§ **Task to complete**
Pull every line with "none" from the entries below.

---------- Data extract ----------

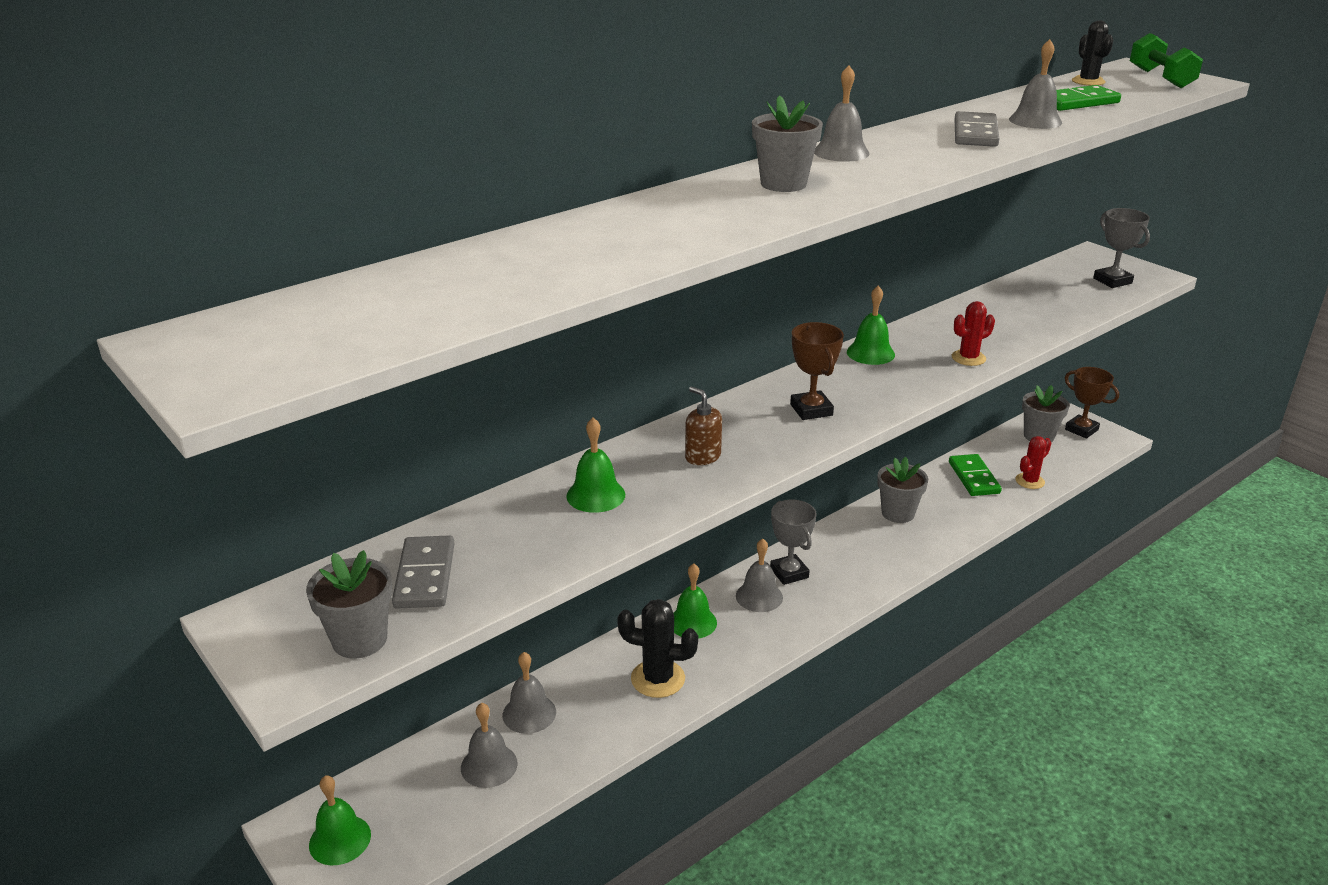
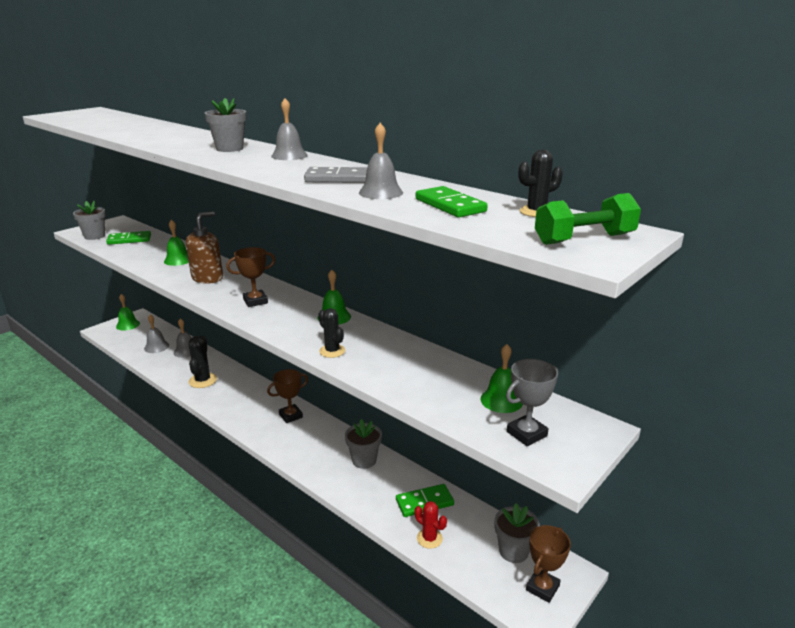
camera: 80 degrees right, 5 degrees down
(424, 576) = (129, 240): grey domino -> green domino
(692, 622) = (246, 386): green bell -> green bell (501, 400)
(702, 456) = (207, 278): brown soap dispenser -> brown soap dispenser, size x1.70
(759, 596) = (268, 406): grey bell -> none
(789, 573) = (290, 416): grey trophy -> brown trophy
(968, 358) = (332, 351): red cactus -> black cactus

----------
---------- Data extract ----------

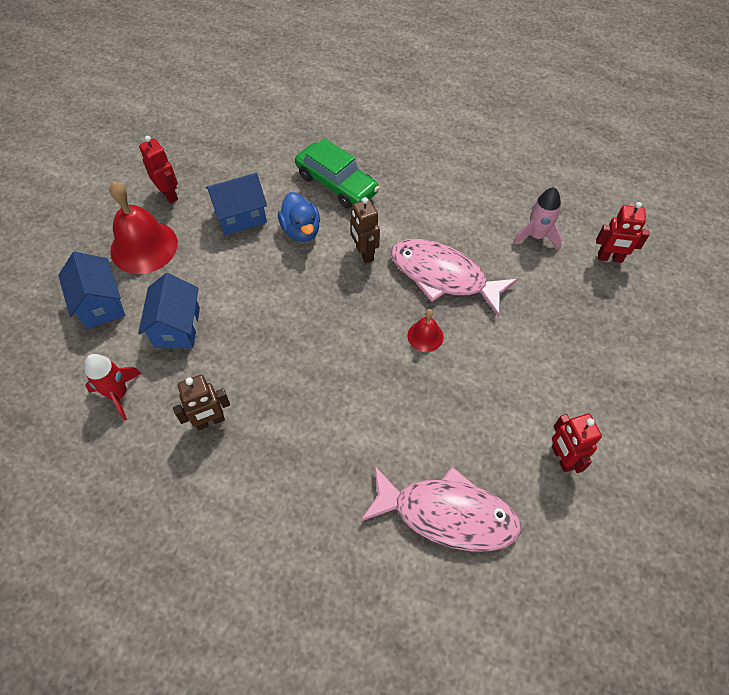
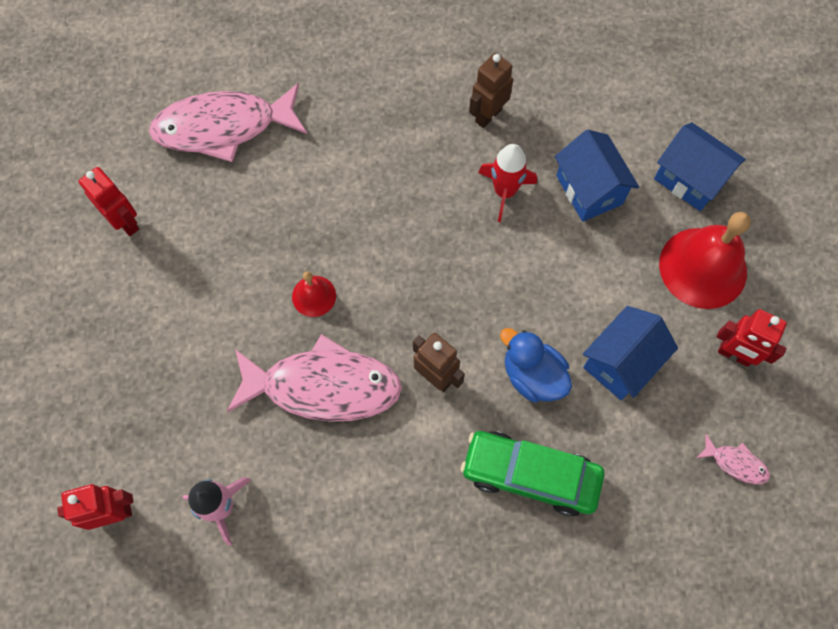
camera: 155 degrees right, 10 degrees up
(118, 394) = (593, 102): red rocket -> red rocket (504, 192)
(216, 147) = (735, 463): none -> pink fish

----------
---------- Data extract ----------

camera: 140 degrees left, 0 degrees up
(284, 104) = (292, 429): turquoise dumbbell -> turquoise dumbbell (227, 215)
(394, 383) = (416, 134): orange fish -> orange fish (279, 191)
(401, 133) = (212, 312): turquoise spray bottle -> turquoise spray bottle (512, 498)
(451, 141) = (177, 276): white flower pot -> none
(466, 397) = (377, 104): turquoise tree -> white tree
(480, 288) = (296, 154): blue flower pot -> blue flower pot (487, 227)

----------

§ **Answer**
(759, 596) = (268, 406): grey bell -> none
(216, 147) = (735, 463): none -> pink fish
(451, 141) = (177, 276): white flower pot -> none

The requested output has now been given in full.